Look through the entries below and report every line that has "trophy".
START Supplied data
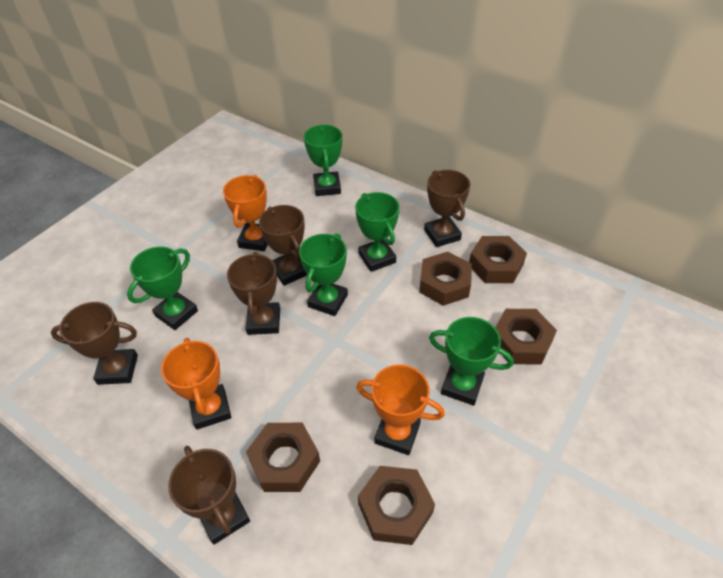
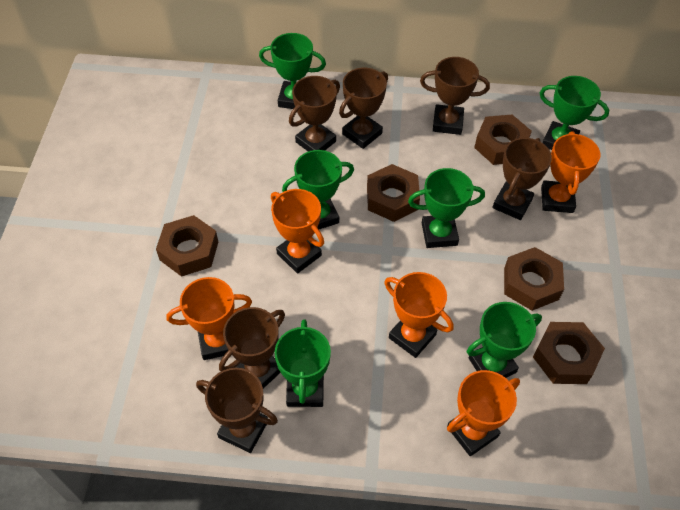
brown trophy: 5 -> 6
green trophy: 5 -> 6
orange trophy: 3 -> 5

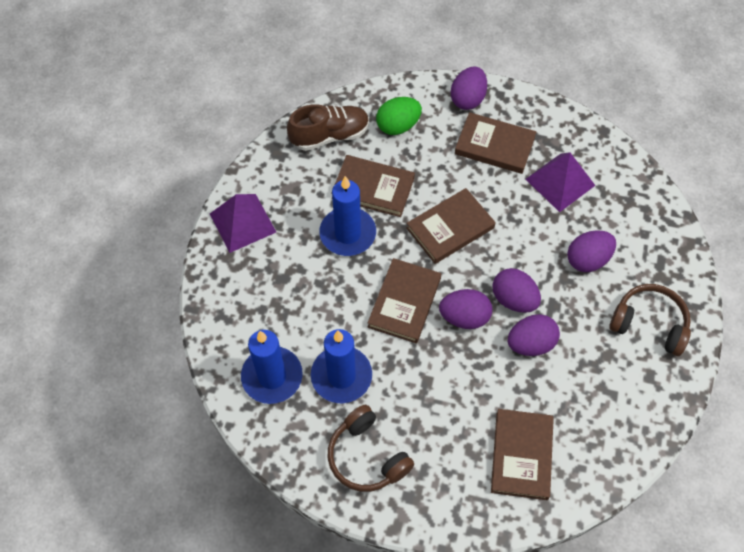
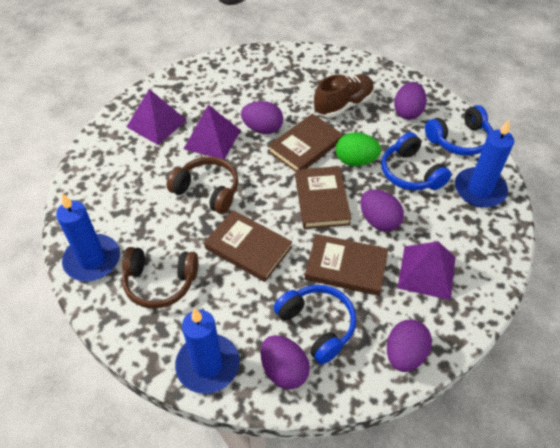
blue headphones: 0 -> 3
brown book: 5 -> 4
purple pyramid: 2 -> 3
END Supplied data
• [Output for this exercise]:
brown trophy: 5 -> 6
green trophy: 5 -> 6
orange trophy: 3 -> 5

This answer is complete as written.